> **Activity**: Your answer should hold exactly the lines from the one containing "(229, 66) = (246, 231): yellow" through the end of the material, and no others.
***** Recorded data *****
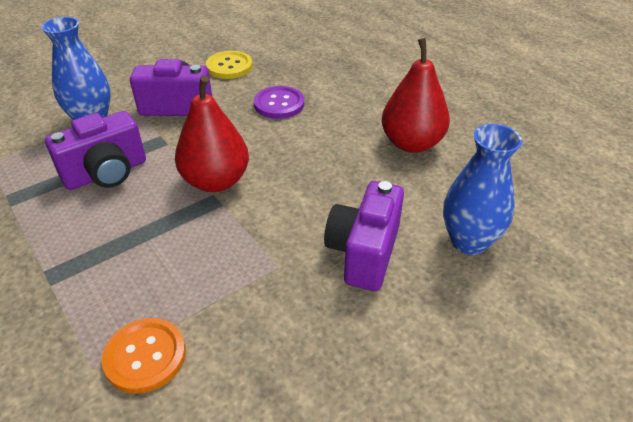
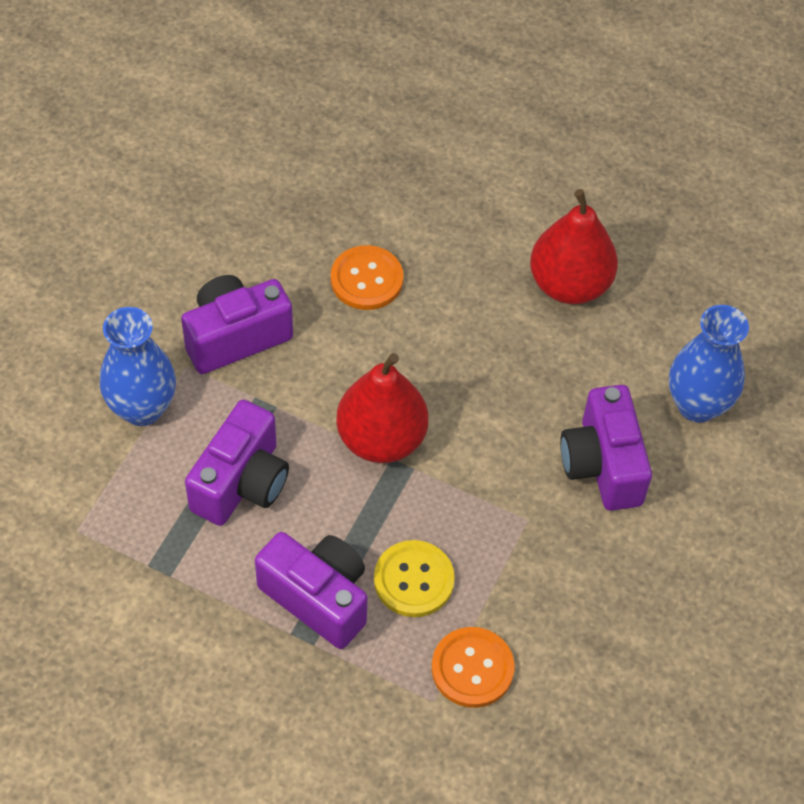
camera: 30 degrees left, 15 degrees up
(84, 256) = (318, 598): none -> purple camera
(229, 66) = (246, 231): yellow button -> yellow button (413, 580)
(279, 104) = (366, 279): purple button -> orange button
*****
> **Finished exercise**:
(229, 66) = (246, 231): yellow button -> yellow button (413, 580)
(279, 104) = (366, 279): purple button -> orange button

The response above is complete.